==== AVAILABLE DATA

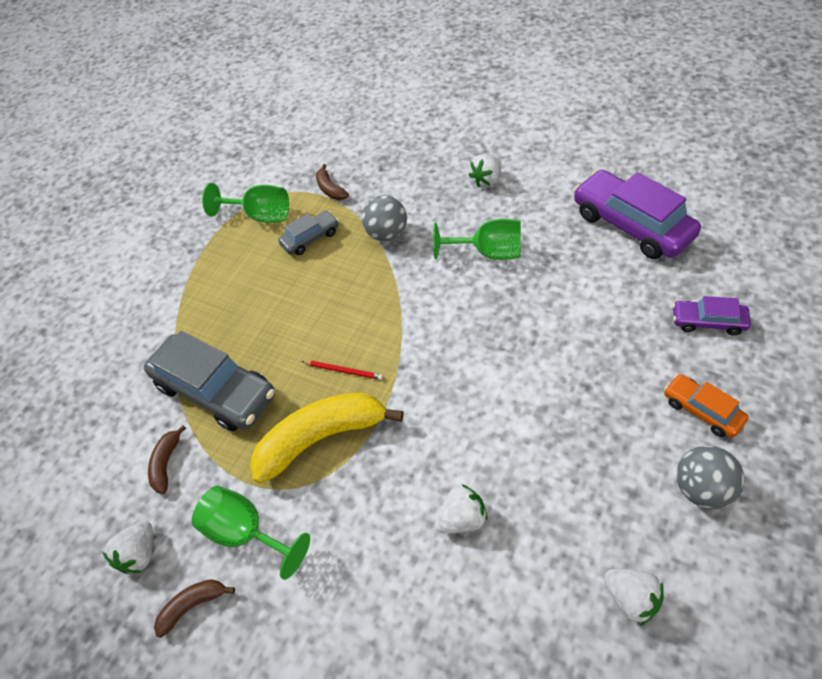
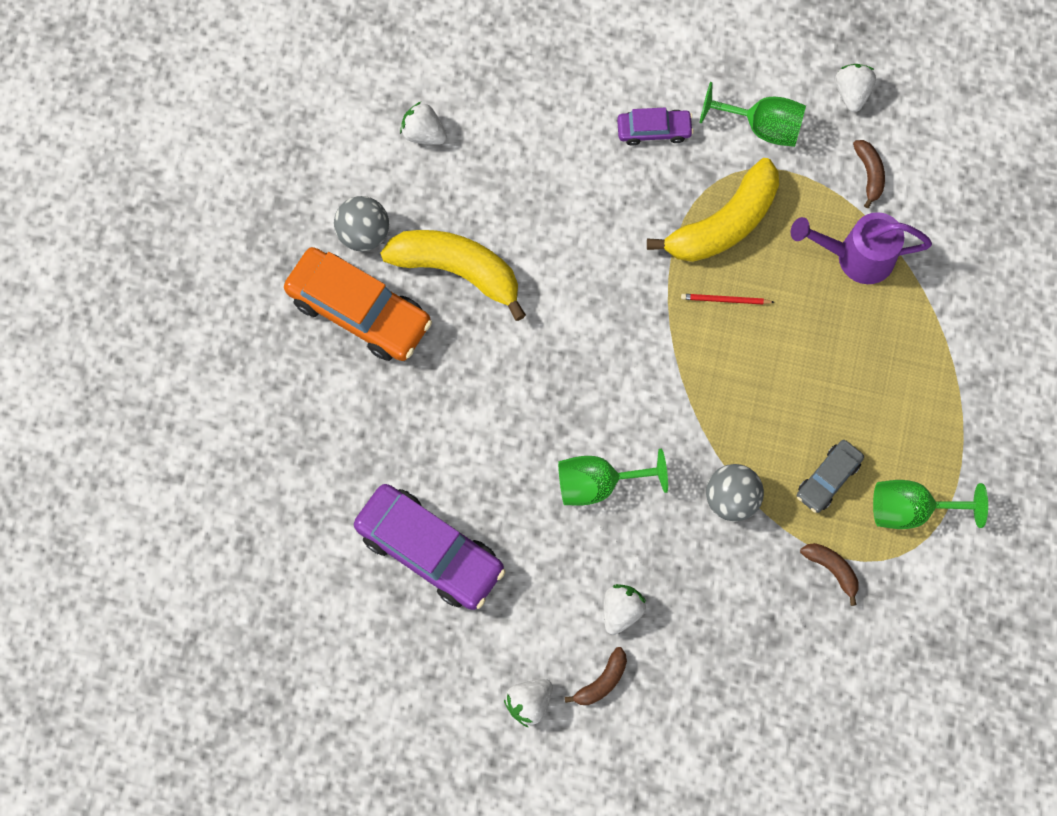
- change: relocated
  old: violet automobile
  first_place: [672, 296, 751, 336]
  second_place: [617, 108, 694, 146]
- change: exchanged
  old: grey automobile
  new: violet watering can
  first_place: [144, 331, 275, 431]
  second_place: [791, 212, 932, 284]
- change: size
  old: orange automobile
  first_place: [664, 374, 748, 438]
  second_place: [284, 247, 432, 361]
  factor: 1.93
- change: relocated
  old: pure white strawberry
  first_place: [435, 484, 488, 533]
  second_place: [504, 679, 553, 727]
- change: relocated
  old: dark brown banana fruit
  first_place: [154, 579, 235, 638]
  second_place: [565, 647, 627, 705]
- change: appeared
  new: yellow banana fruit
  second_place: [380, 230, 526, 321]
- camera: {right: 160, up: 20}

========

Your task is to restate word for word the lines from the top of the data to the line containing "first_place: [154, 579, 235, 638]", both ends included, with every picture left out.

[EXERCISE ANSWER]
- change: relocated
  old: violet automobile
  first_place: [672, 296, 751, 336]
  second_place: [617, 108, 694, 146]
- change: exchanged
  old: grey automobile
  new: violet watering can
  first_place: [144, 331, 275, 431]
  second_place: [791, 212, 932, 284]
- change: size
  old: orange automobile
  first_place: [664, 374, 748, 438]
  second_place: [284, 247, 432, 361]
  factor: 1.93
- change: relocated
  old: pure white strawberry
  first_place: [435, 484, 488, 533]
  second_place: [504, 679, 553, 727]
- change: relocated
  old: dark brown banana fruit
  first_place: [154, 579, 235, 638]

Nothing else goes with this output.